--- Data records Enclosed Below ---

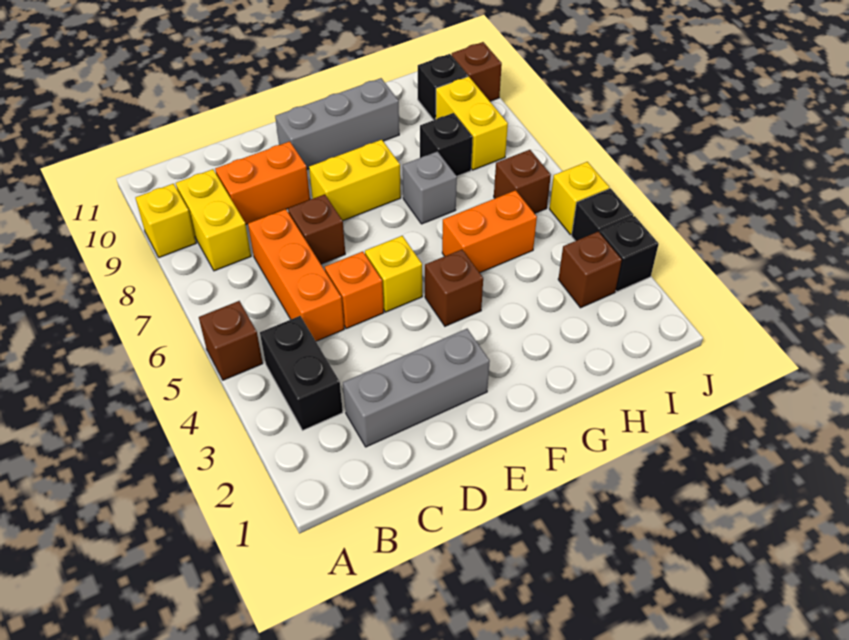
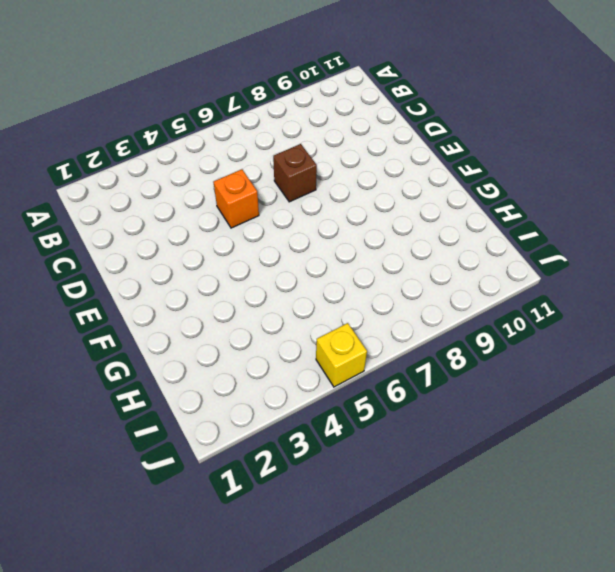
none -> brown brick A5 level 1
none -> yellow brick A9 level 1
none -> black brick B3:B4 level 1

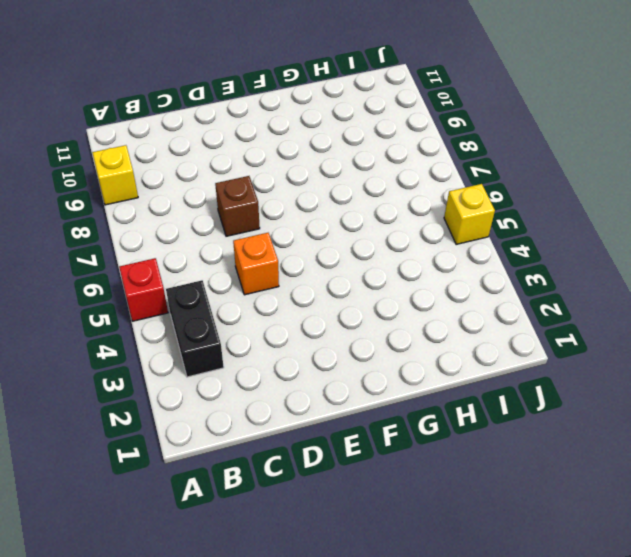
red brick A5 level 1 -> brown brick A5 level 1
none -> yellow brick B8:B9 level 1
none -> grey brick C2:E2 level 1
none -> orange brick C5:C7 level 1

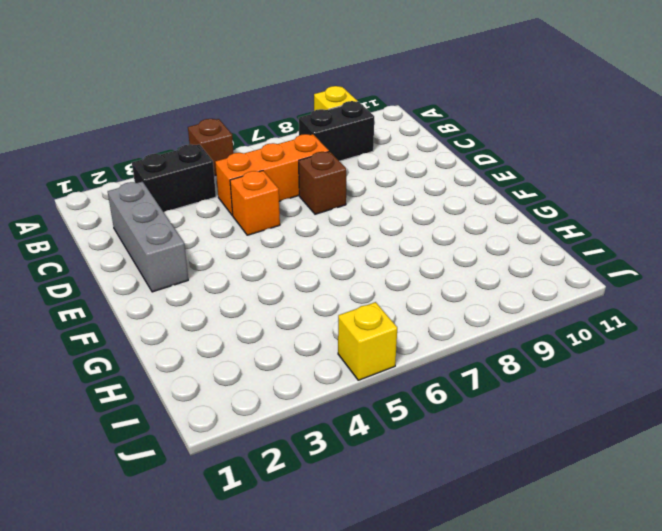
black brick B8:B9 level 1 -> yellow brick B8:B9 level 1
none -> orange brick C9:D9 level 1
none -> yellow brick E5 level 1
none -> yellow brick E8:F8 level 1

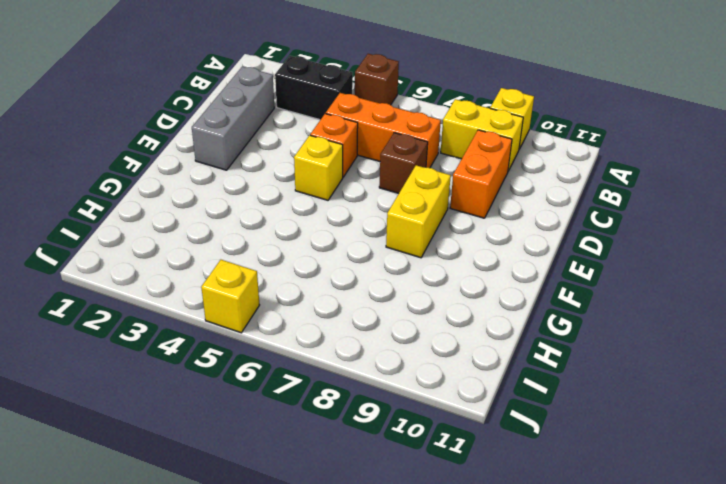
none -> grey brick E10:G10 level 1
none -> brown brick F4 level 1
none -> orange brick G5:H5 level 1

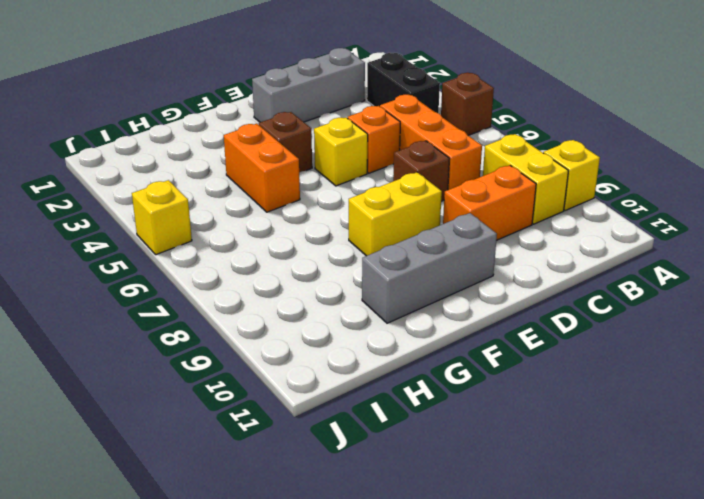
orange brick G4:G5 level 1 -> orange brick G5:H5 level 1
none -> grey brick G7 level 1
none -> black brick H8 level 1
none -> brown brick I3 level 1

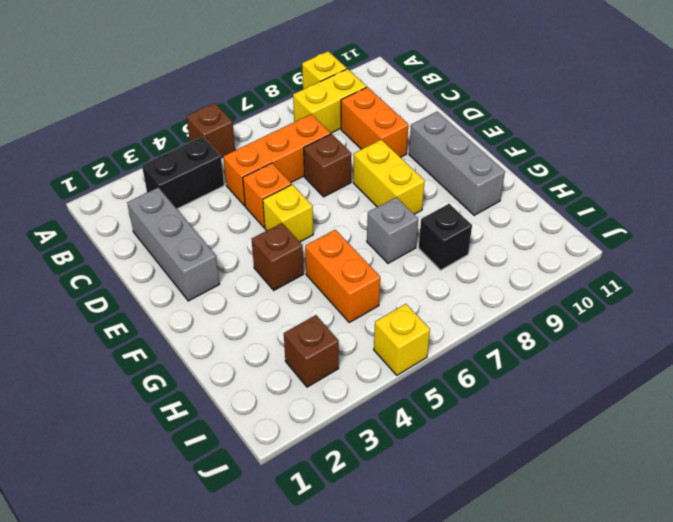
none -> brown brick I6 level 1
none -> yellow brick I8:I9 level 1
none -> black brick I10 level 1

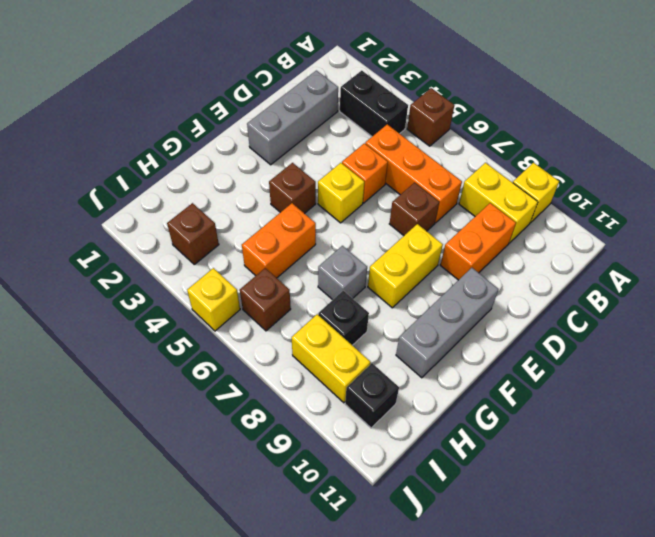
none -> black brick J3 level 1
none -> black brick J4 level 1
none -> brown brick J10 level 1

--- End of Enclosed Data records ---

- _Directions for this task_: The listing must be repeated word for word, and none of its pictures may appear in the copy.

- _Solved exercise_:
none -> brown brick A5 level 1
none -> yellow brick A9 level 1
none -> black brick B3:B4 level 1

red brick A5 level 1 -> brown brick A5 level 1
none -> yellow brick B8:B9 level 1
none -> grey brick C2:E2 level 1
none -> orange brick C5:C7 level 1

black brick B8:B9 level 1 -> yellow brick B8:B9 level 1
none -> orange brick C9:D9 level 1
none -> yellow brick E5 level 1
none -> yellow brick E8:F8 level 1

none -> grey brick E10:G10 level 1
none -> brown brick F4 level 1
none -> orange brick G5:H5 level 1

orange brick G4:G5 level 1 -> orange brick G5:H5 level 1
none -> grey brick G7 level 1
none -> black brick H8 level 1
none -> brown brick I3 level 1

none -> brown brick I6 level 1
none -> yellow brick I8:I9 level 1
none -> black brick I10 level 1

none -> black brick J3 level 1
none -> black brick J4 level 1
none -> brown brick J10 level 1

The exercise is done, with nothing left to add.